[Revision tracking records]
━━━━━━━━━━━━━━━━━━━━

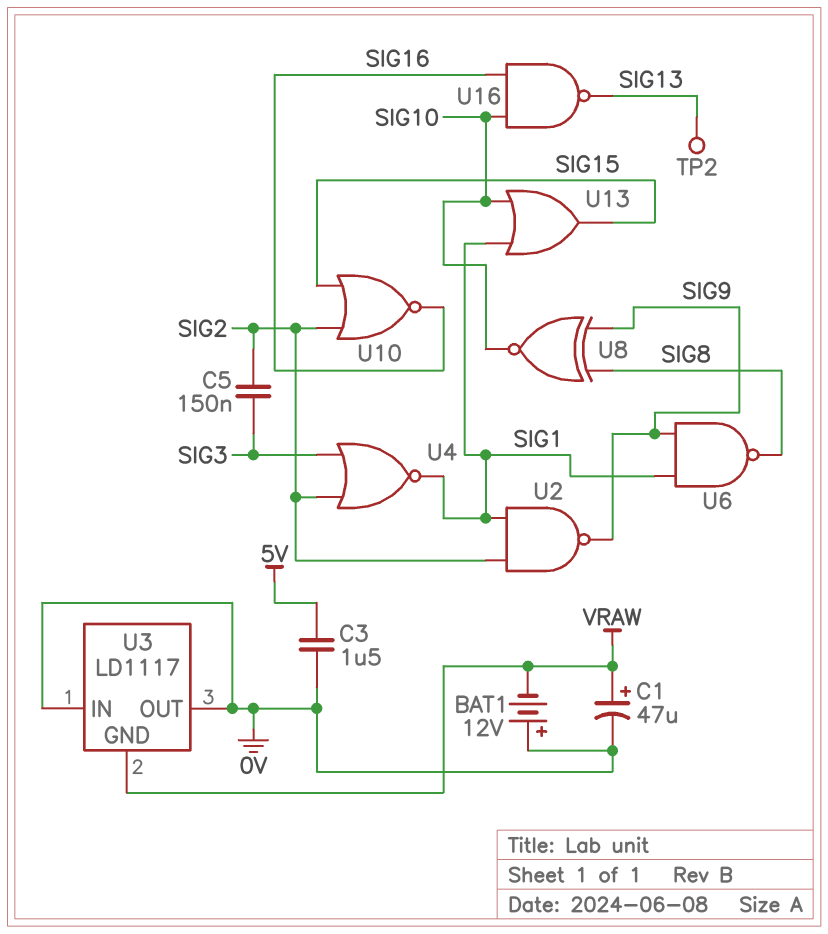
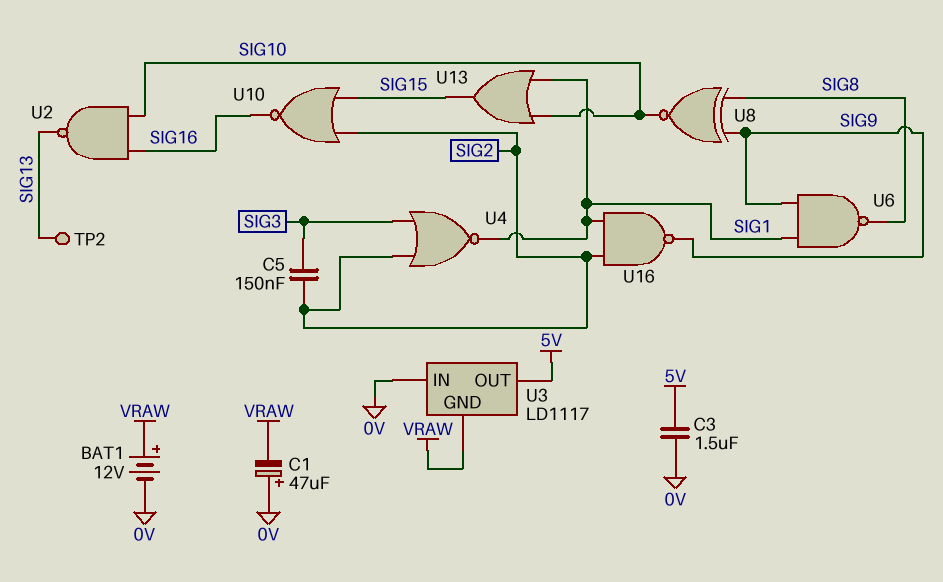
BAT1: 12V (plus 0V, minus VRAW) -> 12V (plus VRAW, minus 0V)
C1: 47uF (plus VRAW, minus 0V) -> 47uF (plus 0V, minus VRAW)
U2: NAND (in SIG1, in SIG2, out SIG9) -> NAND (in SIG10, in SIG16, out SIG13)
U3 pin OUT: 0V -> 5V
U16: NAND (in SIG10, in SIG16, out SIG13) -> NAND (in SIG1, in SIG2, out SIG9)

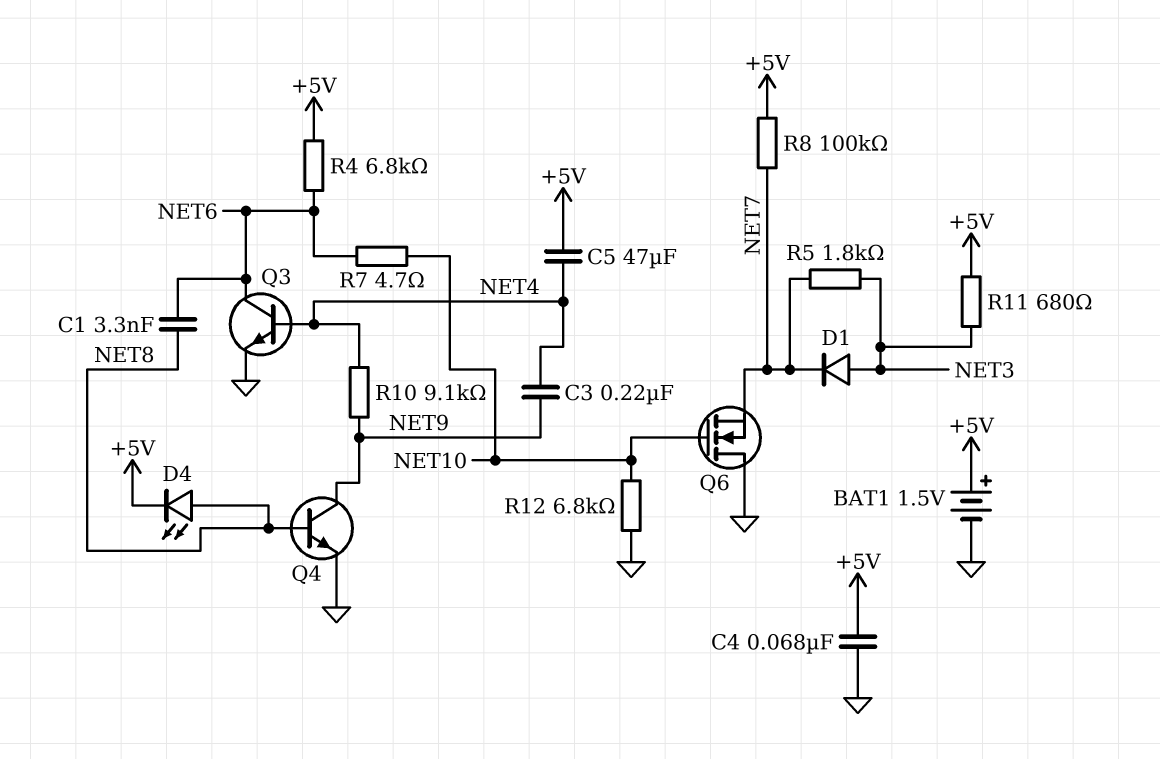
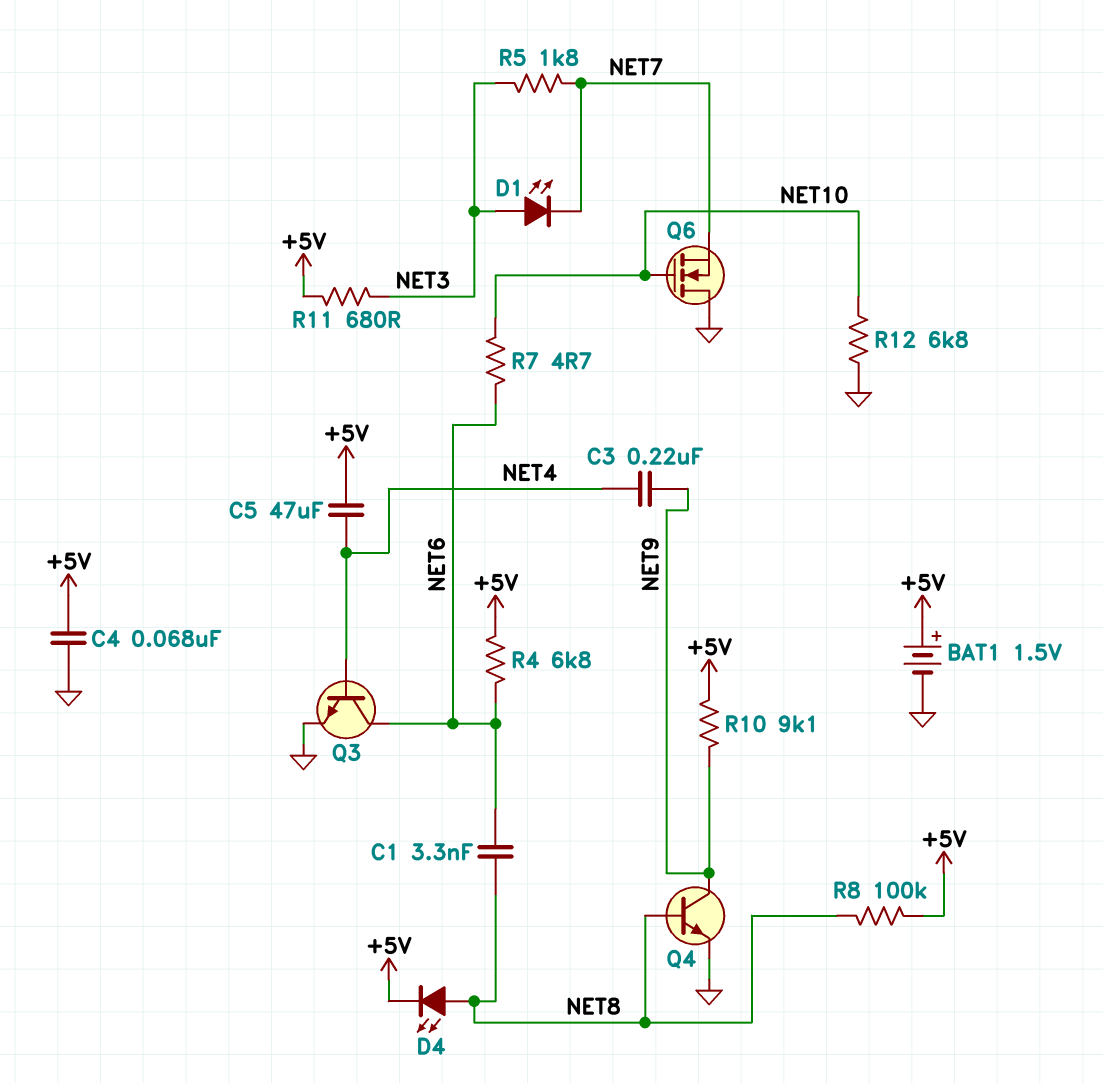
D1: diode (A NET3, K NET7) -> LED (A NET3, K NET7)
R8: 100k (+5V, NET7) -> 100k (+5V, NET8)
R10: 9.1k (NET4, NET9) -> 9.1k (+5V, NET9)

━━━━━━━━━━━━━━━━━━━━

PROMPT:
Should the entries hold any pictures, please omit those and print the remaining text exactly.

ANSWER SECTION:
BAT1: 12V (plus 0V, minus VRAW) -> 12V (plus VRAW, minus 0V)
C1: 47uF (plus VRAW, minus 0V) -> 47uF (plus 0V, minus VRAW)
U2: NAND (in SIG1, in SIG2, out SIG9) -> NAND (in SIG10, in SIG16, out SIG13)
U3 pin OUT: 0V -> 5V
U16: NAND (in SIG10, in SIG16, out SIG13) -> NAND (in SIG1, in SIG2, out SIG9)

D1: diode (A NET3, K NET7) -> LED (A NET3, K NET7)
R8: 100k (+5V, NET7) -> 100k (+5V, NET8)
R10: 9.1k (NET4, NET9) -> 9.1k (+5V, NET9)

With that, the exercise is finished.